EXERCISE >>
Throughout the listing that follows, find each line with the word "green" and copy it.

GIVEN ENTRIES >>
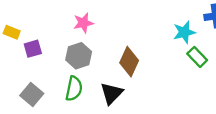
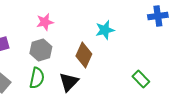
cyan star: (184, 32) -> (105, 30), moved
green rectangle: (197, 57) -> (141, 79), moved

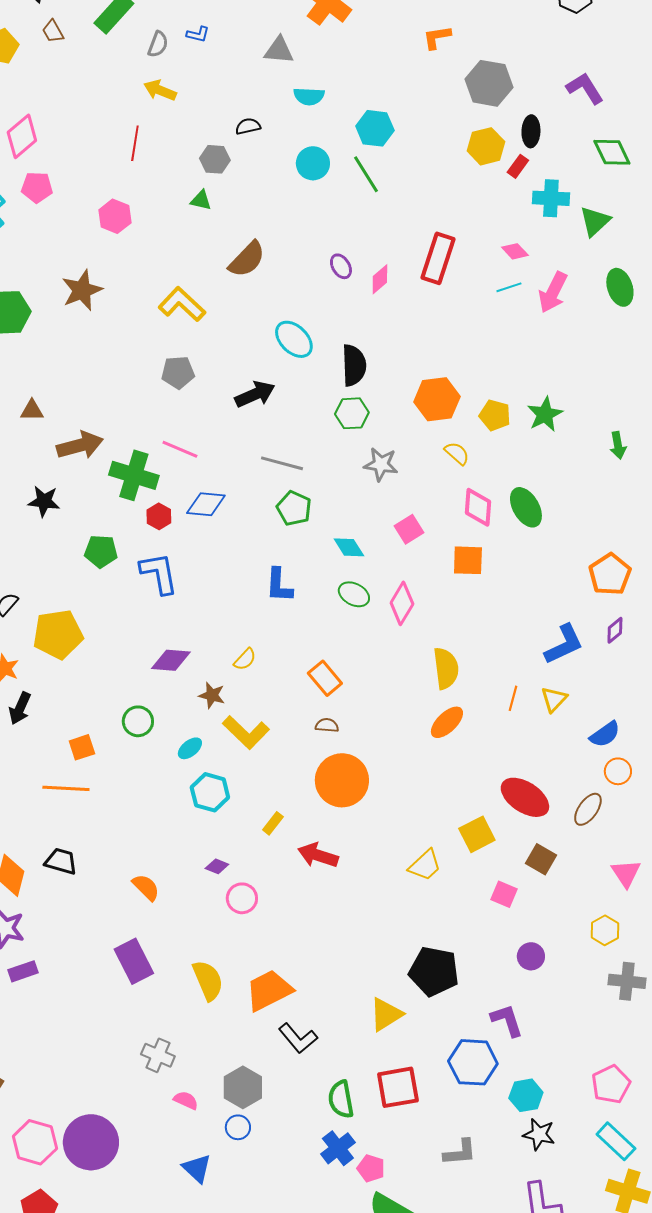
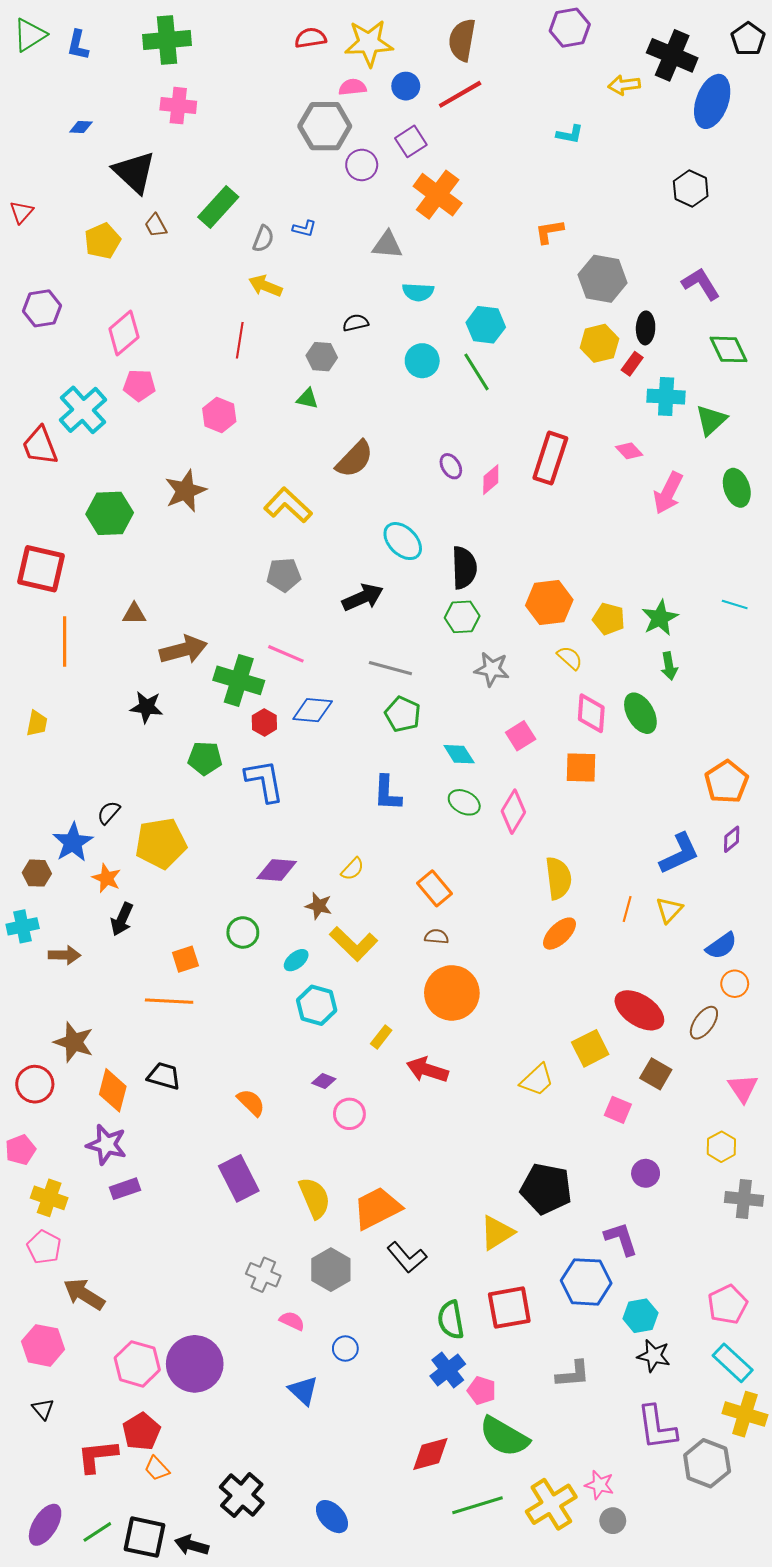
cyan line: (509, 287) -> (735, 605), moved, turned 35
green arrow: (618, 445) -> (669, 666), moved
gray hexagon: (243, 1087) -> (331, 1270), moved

OUTPUT OF THE TASK >>
green rectangle: (197, 57) -> (141, 79), moved
green arrow: (618, 445) -> (669, 666), moved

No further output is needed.